An exact transcription of all the records below is required, without any images.
┌────────
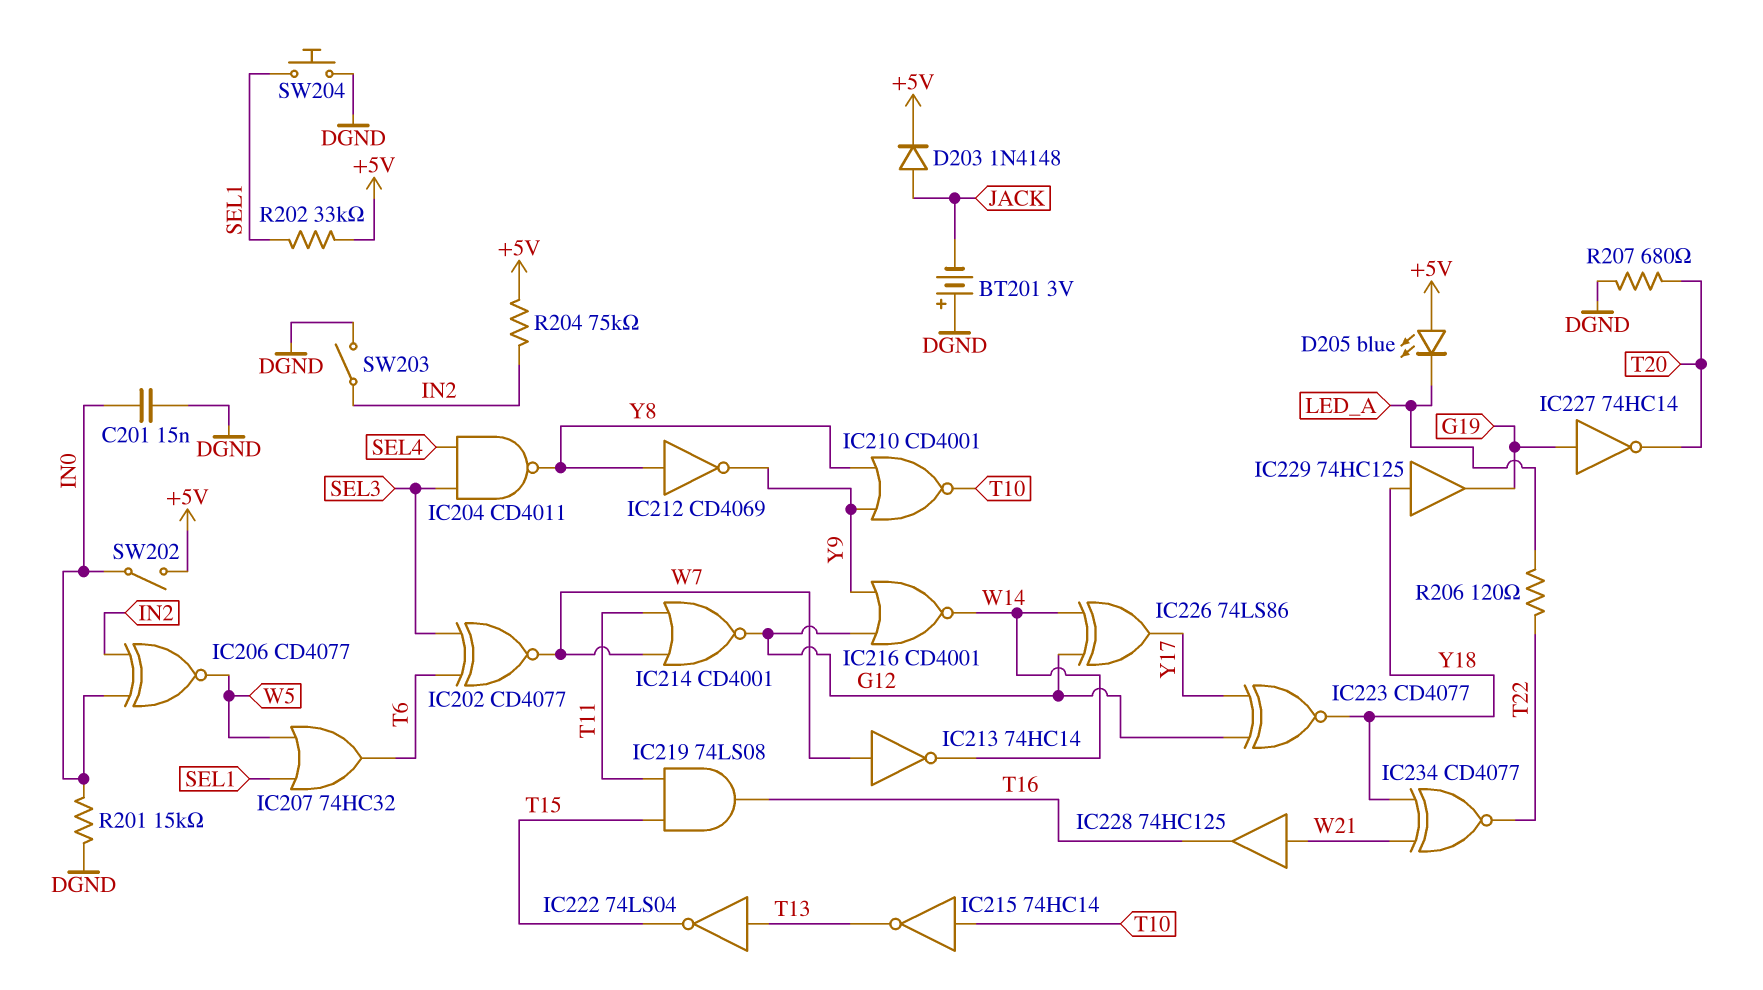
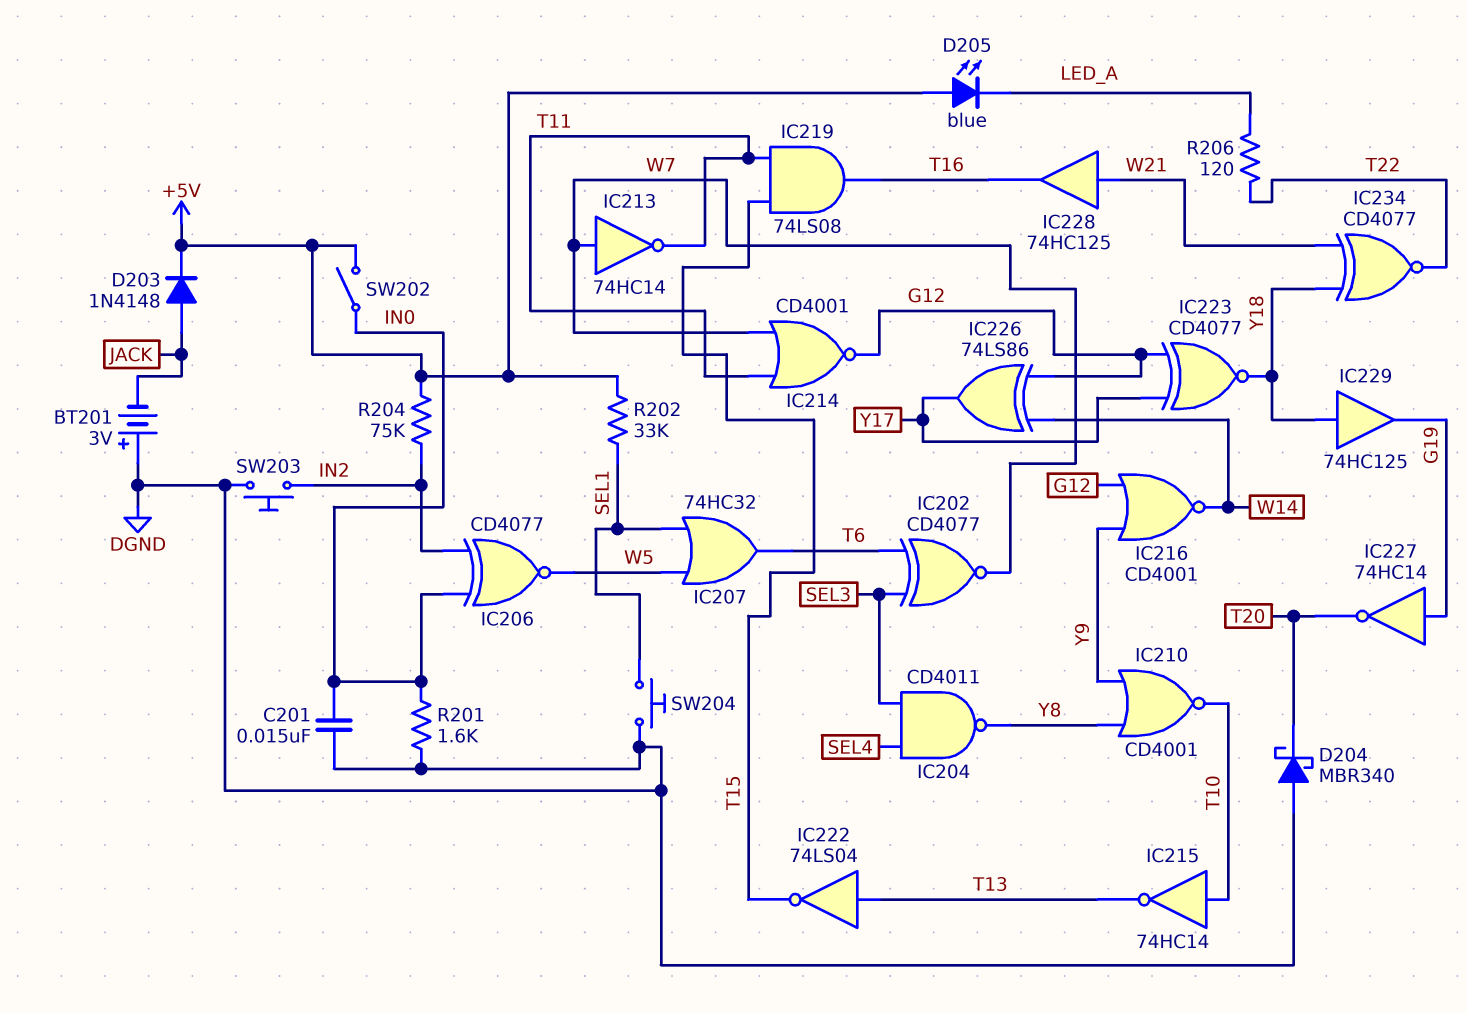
D204: none -> schottky MBR340 (A DGND, K T20)
IC212: NOT CD4069 (in Y8, out Y9) -> none
IC213: NOT 74HC14 (in W7, out W14) -> NOT 74HC14 (in W7, out T11)
R201: 15k (DGND, IN0) -> 1.6k (DGND, IN0)
R207: 680 (DGND, T20) -> none
SW203: switch (DGND, IN2) -> button (DGND, IN2)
└────────
Written response -
D204: none -> schottky MBR340 (A DGND, K T20)
IC212: NOT CD4069 (in Y8, out Y9) -> none
IC213: NOT 74HC14 (in W7, out W14) -> NOT 74HC14 (in W7, out T11)
R201: 15k (DGND, IN0) -> 1.6k (DGND, IN0)
R207: 680 (DGND, T20) -> none
SW203: switch (DGND, IN2) -> button (DGND, IN2)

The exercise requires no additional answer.